# PROVIDED DATA

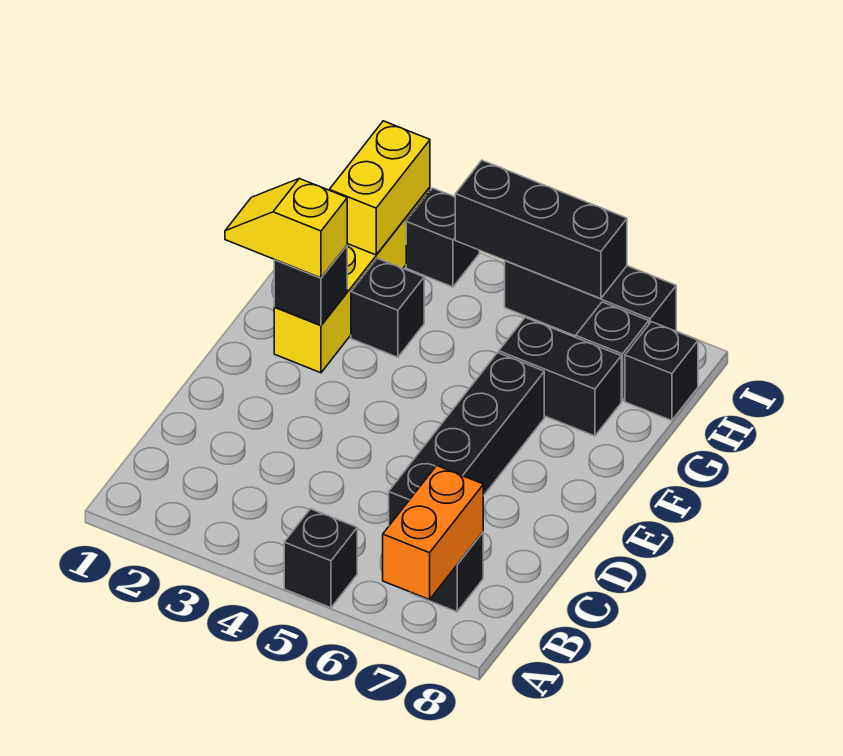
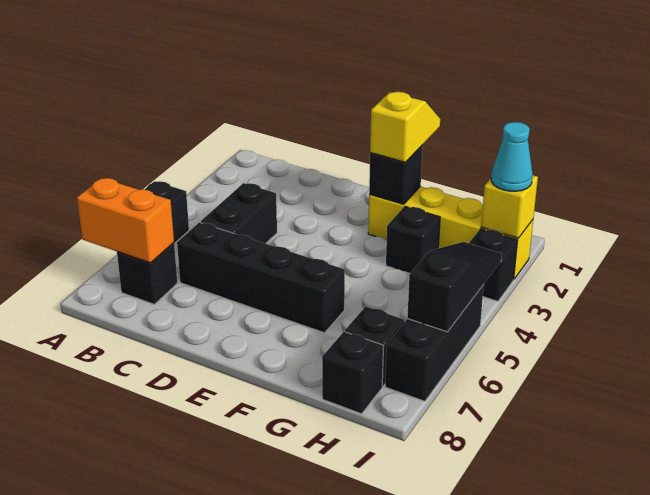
black brick G6:G7 level 1 -> black brick C4:C5 level 1
yellow brick H2:I2 level 2 -> yellow brick I2 level 2
none -> cyan cone I2 level 3
black brick I4:I6 level 2 -> black slope I4:I6 level 2 top 6

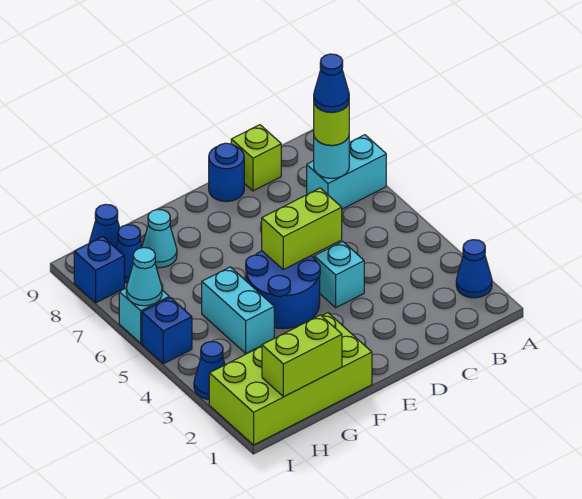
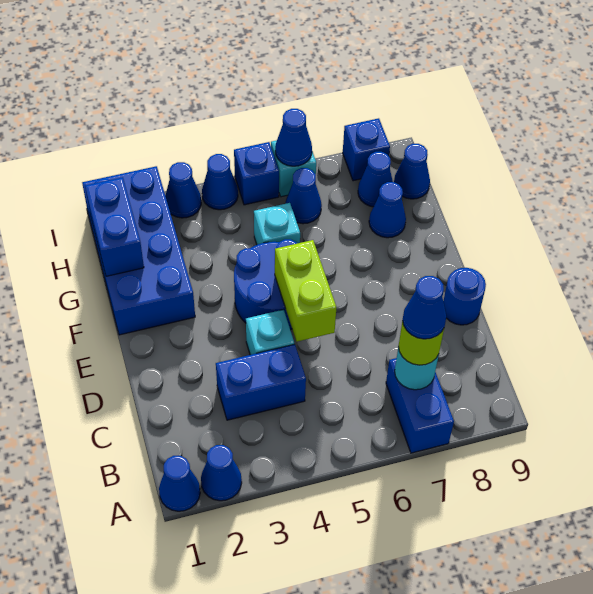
none -> blue cone A1 level 1
cyan brick A7:B7 level 1 -> blue brick A7:B7 level 1
none -> blue brick C3:C4 level 1
lime brick C9 level 1 -> none
lime brick F1:I2 level 1 -> blue brick F1:I2 level 1
lime brick G1:H1 level 2 -> blue brick G1:H1 level 2
cyan brick G4:G5 level 1 -> cyan brick G5 level 1
cyan cone G8 level 1 -> blue cone G8 level 1
none -> blue cone H6 level 1
none -> blue cone I4 level 1
cyan cone I6 level 2 -> blue cone I6 level 2

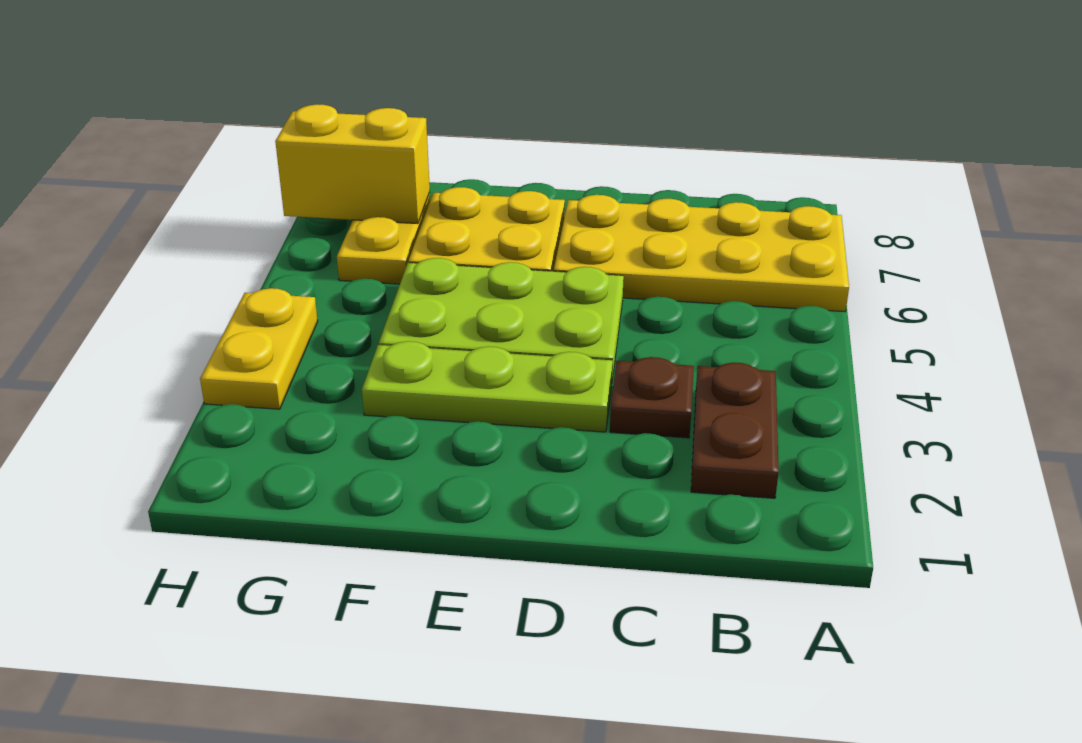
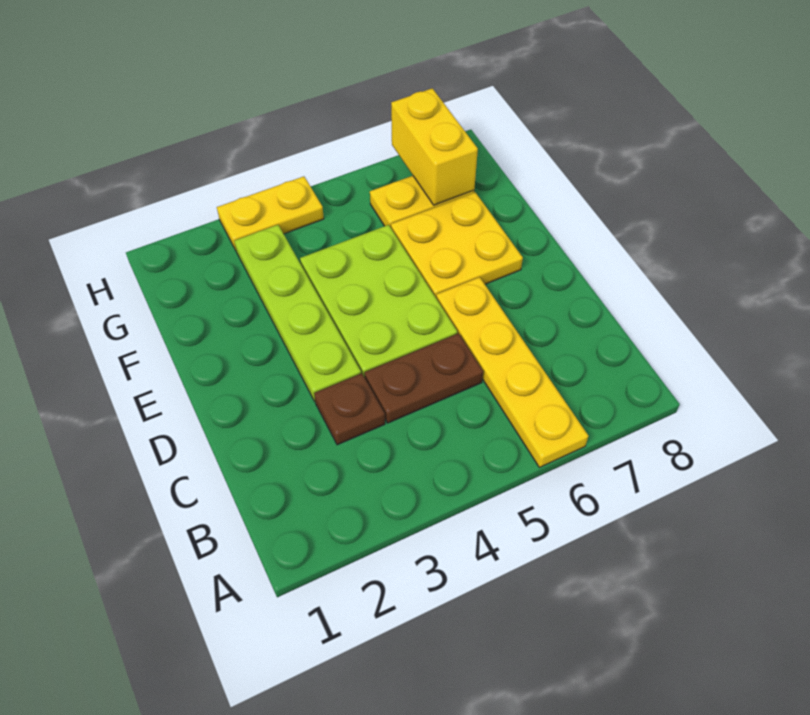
yellow plate A6:D7 level 1 -> yellow plate A6:D6 level 1
brown plate B2:B3 level 1 -> brown plate C4:C5 level 1
lime plate D3:F3 level 1 -> lime plate D3:G3 level 1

# WHAT TO DO
Your reply should consist solely of the lines above from the line containing "black brick I4:I6" up to and including the line containing "cyan cone I6 level 2 -> blue cone I6 level 2", reproduced exactly, minus the pictures.

# ANSWER AREA
black brick I4:I6 level 2 -> black slope I4:I6 level 2 top 6

none -> blue cone A1 level 1
cyan brick A7:B7 level 1 -> blue brick A7:B7 level 1
none -> blue brick C3:C4 level 1
lime brick C9 level 1 -> none
lime brick F1:I2 level 1 -> blue brick F1:I2 level 1
lime brick G1:H1 level 2 -> blue brick G1:H1 level 2
cyan brick G4:G5 level 1 -> cyan brick G5 level 1
cyan cone G8 level 1 -> blue cone G8 level 1
none -> blue cone H6 level 1
none -> blue cone I4 level 1
cyan cone I6 level 2 -> blue cone I6 level 2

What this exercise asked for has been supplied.